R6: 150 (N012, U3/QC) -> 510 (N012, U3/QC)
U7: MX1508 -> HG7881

* * *

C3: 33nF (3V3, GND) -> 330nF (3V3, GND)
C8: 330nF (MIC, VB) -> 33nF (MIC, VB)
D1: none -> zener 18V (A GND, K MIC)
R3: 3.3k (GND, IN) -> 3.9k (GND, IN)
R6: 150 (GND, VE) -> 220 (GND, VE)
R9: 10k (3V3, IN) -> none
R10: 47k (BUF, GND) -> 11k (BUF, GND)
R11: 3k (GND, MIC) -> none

* * *

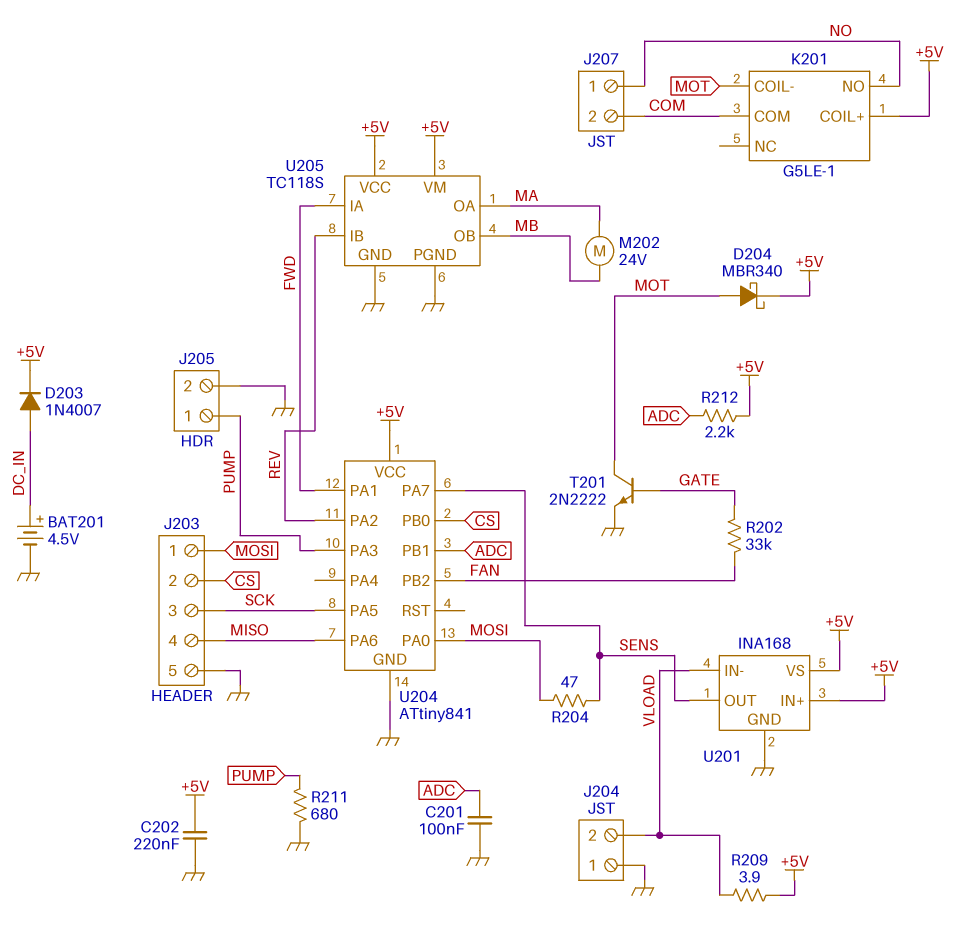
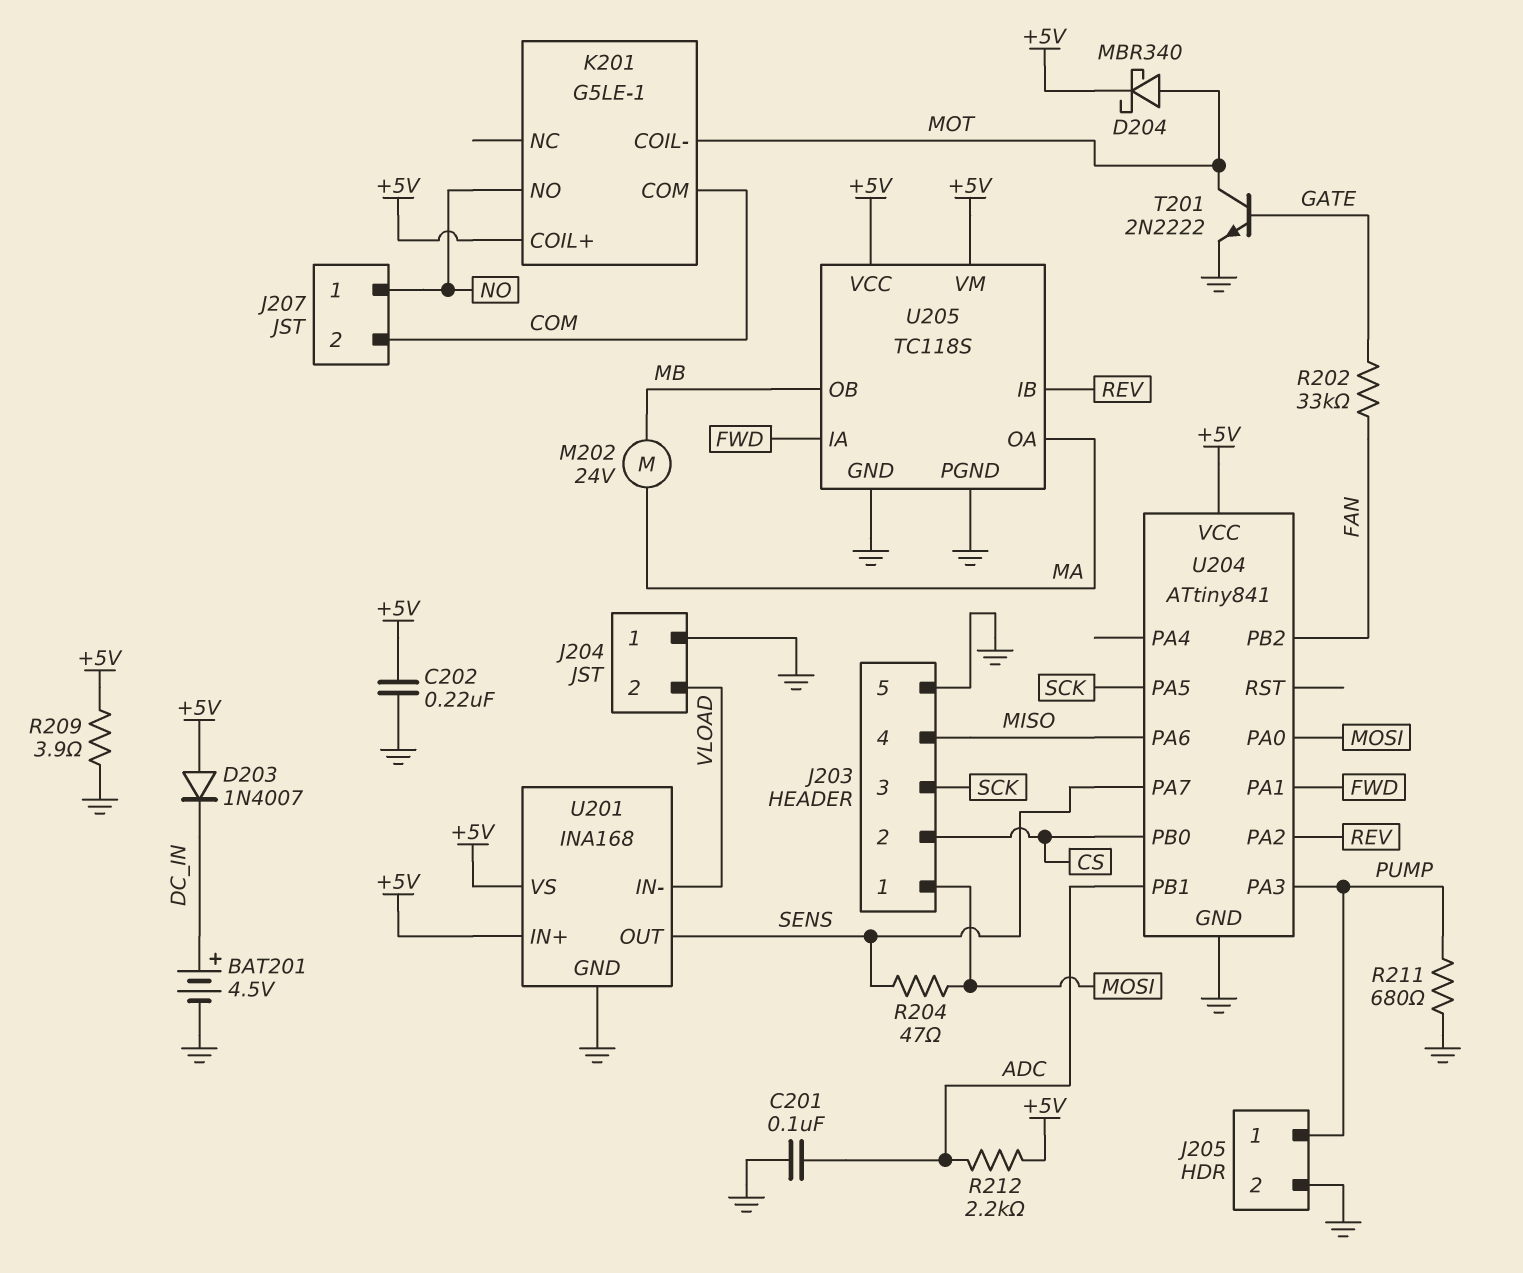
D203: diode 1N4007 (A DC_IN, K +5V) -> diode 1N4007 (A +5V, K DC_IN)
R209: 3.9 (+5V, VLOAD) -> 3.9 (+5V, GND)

-- Brief --
The required answer is the run of lines above, starting at the line with "D1: none -> zener 18V (A GND, K MIC)" and ending at the line with "R11: 3k (GND, MIC) -> none", reproduced exactly with both ends.

-- Answer space --
D1: none -> zener 18V (A GND, K MIC)
R3: 3.3k (GND, IN) -> 3.9k (GND, IN)
R6: 150 (GND, VE) -> 220 (GND, VE)
R9: 10k (3V3, IN) -> none
R10: 47k (BUF, GND) -> 11k (BUF, GND)
R11: 3k (GND, MIC) -> none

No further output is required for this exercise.